Aim of the exercise:
Copy out all the lines of the data precisely, omitting any pictures.

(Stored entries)
──────────

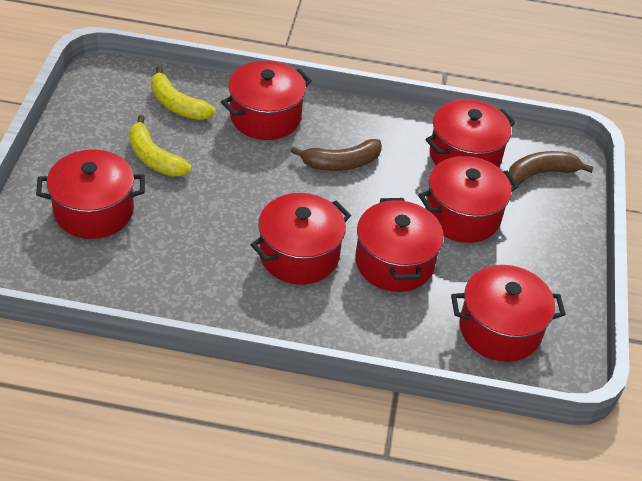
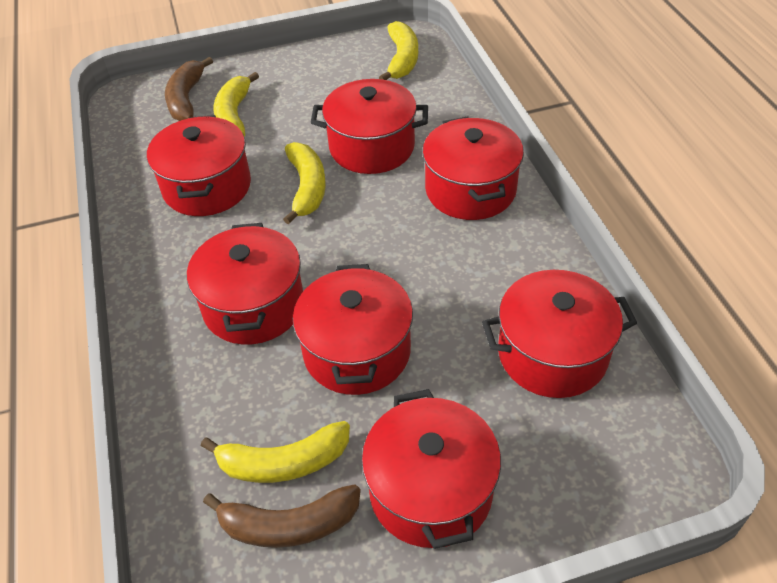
yellow banana: 2 -> 4

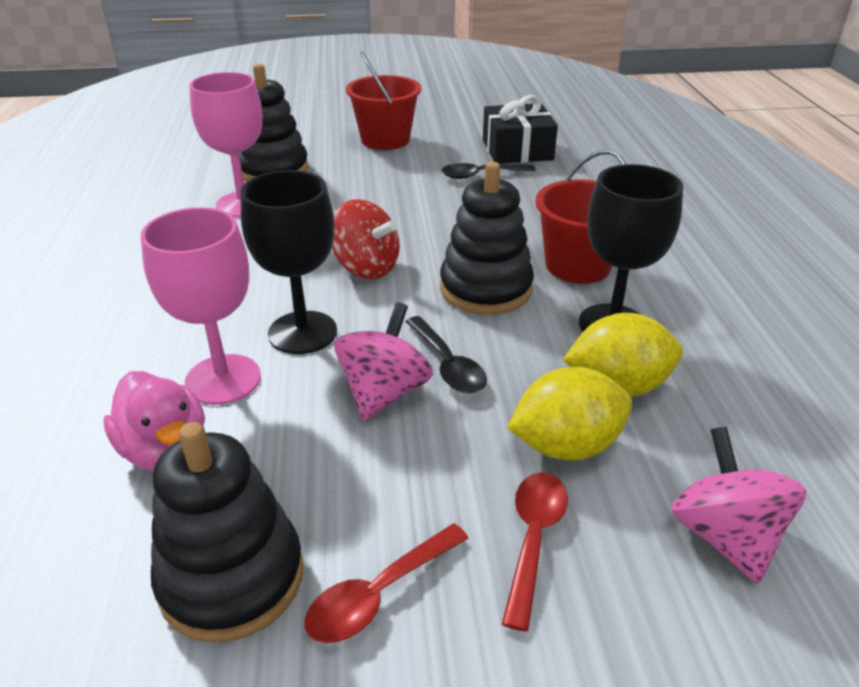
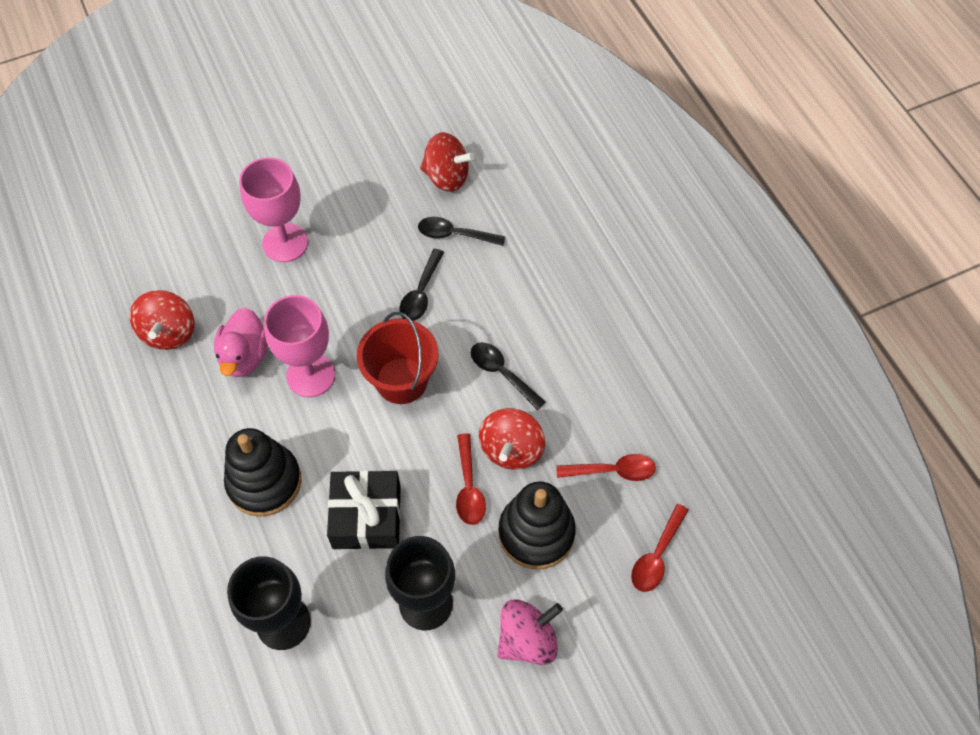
black spoon: 2 -> 3
black stacking toy: 3 -> 2
pink spinning top: 2 -> 1
red bucket: 2 -> 1
red spinning top: 1 -> 3
red spoon: 2 -> 3
yellow lemon: 2 -> 0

──────────

Task solution:
yellow banana: 2 -> 4

black spoon: 2 -> 3
black stacking toy: 3 -> 2
pink spinning top: 2 -> 1
red bucket: 2 -> 1
red spinning top: 1 -> 3
red spoon: 2 -> 3
yellow lemon: 2 -> 0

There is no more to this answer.